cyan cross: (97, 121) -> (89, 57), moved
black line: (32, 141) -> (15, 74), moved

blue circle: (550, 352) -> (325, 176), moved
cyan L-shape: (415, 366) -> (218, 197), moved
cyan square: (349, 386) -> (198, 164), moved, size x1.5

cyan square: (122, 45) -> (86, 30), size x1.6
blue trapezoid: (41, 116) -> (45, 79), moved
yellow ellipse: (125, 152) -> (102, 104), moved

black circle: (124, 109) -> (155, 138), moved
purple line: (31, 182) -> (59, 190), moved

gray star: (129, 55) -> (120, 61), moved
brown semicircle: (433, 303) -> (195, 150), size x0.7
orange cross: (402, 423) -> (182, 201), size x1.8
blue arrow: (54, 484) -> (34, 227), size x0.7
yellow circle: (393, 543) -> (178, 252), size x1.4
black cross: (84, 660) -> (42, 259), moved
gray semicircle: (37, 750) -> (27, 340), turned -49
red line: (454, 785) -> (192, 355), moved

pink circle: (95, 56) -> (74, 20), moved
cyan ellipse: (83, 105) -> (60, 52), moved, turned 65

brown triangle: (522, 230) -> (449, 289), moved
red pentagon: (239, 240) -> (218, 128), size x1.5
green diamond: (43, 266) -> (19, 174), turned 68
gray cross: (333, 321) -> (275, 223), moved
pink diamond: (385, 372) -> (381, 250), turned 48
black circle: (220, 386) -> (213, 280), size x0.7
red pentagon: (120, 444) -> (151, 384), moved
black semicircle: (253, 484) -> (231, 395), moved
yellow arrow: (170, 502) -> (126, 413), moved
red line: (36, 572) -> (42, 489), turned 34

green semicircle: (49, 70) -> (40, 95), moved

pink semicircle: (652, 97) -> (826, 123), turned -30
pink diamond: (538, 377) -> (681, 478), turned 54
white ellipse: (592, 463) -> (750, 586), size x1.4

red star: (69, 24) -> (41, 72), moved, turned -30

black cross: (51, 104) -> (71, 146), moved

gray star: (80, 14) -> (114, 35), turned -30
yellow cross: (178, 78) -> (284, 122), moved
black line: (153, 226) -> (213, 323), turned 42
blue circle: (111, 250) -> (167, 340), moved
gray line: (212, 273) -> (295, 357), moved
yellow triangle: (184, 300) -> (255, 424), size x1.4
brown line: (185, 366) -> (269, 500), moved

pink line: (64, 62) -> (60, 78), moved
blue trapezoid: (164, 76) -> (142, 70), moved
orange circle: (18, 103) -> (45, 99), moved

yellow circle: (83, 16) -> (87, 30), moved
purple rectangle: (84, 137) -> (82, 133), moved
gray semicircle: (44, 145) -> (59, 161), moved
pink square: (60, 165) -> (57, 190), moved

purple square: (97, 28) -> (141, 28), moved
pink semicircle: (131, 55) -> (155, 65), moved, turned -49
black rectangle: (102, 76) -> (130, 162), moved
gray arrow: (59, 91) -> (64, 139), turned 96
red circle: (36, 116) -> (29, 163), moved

- [ASSIGNMENT]: Output all preceding records character for character.

- [WRITTEN ANSWER]:
cyan cross: (97, 121) -> (89, 57), moved
black line: (32, 141) -> (15, 74), moved

blue circle: (550, 352) -> (325, 176), moved
cyan L-shape: (415, 366) -> (218, 197), moved
cyan square: (349, 386) -> (198, 164), moved, size x1.5

cyan square: (122, 45) -> (86, 30), size x1.6
blue trapezoid: (41, 116) -> (45, 79), moved
yellow ellipse: (125, 152) -> (102, 104), moved

black circle: (124, 109) -> (155, 138), moved
purple line: (31, 182) -> (59, 190), moved

gray star: (129, 55) -> (120, 61), moved
brown semicircle: (433, 303) -> (195, 150), size x0.7
orange cross: (402, 423) -> (182, 201), size x1.8
blue arrow: (54, 484) -> (34, 227), size x0.7
yellow circle: (393, 543) -> (178, 252), size x1.4
black cross: (84, 660) -> (42, 259), moved
gray semicircle: (37, 750) -> (27, 340), turned -49
red line: (454, 785) -> (192, 355), moved

pink circle: (95, 56) -> (74, 20), moved
cyan ellipse: (83, 105) -> (60, 52), moved, turned 65

brown triangle: (522, 230) -> (449, 289), moved
red pentagon: (239, 240) -> (218, 128), size x1.5
green diamond: (43, 266) -> (19, 174), turned 68
gray cross: (333, 321) -> (275, 223), moved
pink diamond: (385, 372) -> (381, 250), turned 48
black circle: (220, 386) -> (213, 280), size x0.7
red pentagon: (120, 444) -> (151, 384), moved
black semicircle: (253, 484) -> (231, 395), moved
yellow arrow: (170, 502) -> (126, 413), moved
red line: (36, 572) -> (42, 489), turned 34

green semicircle: (49, 70) -> (40, 95), moved

pink semicircle: (652, 97) -> (826, 123), turned -30
pink diamond: (538, 377) -> (681, 478), turned 54
white ellipse: (592, 463) -> (750, 586), size x1.4

red star: (69, 24) -> (41, 72), moved, turned -30

black cross: (51, 104) -> (71, 146), moved

gray star: (80, 14) -> (114, 35), turned -30
yellow cross: (178, 78) -> (284, 122), moved
black line: (153, 226) -> (213, 323), turned 42
blue circle: (111, 250) -> (167, 340), moved
gray line: (212, 273) -> (295, 357), moved
yellow triangle: (184, 300) -> (255, 424), size x1.4
brown line: (185, 366) -> (269, 500), moved

pink line: (64, 62) -> (60, 78), moved
blue trapezoid: (164, 76) -> (142, 70), moved
orange circle: (18, 103) -> (45, 99), moved

yellow circle: (83, 16) -> (87, 30), moved
purple rectangle: (84, 137) -> (82, 133), moved
gray semicircle: (44, 145) -> (59, 161), moved
pink square: (60, 165) -> (57, 190), moved

purple square: (97, 28) -> (141, 28), moved
pink semicircle: (131, 55) -> (155, 65), moved, turned -49
black rectangle: (102, 76) -> (130, 162), moved
gray arrow: (59, 91) -> (64, 139), turned 96
red circle: (36, 116) -> (29, 163), moved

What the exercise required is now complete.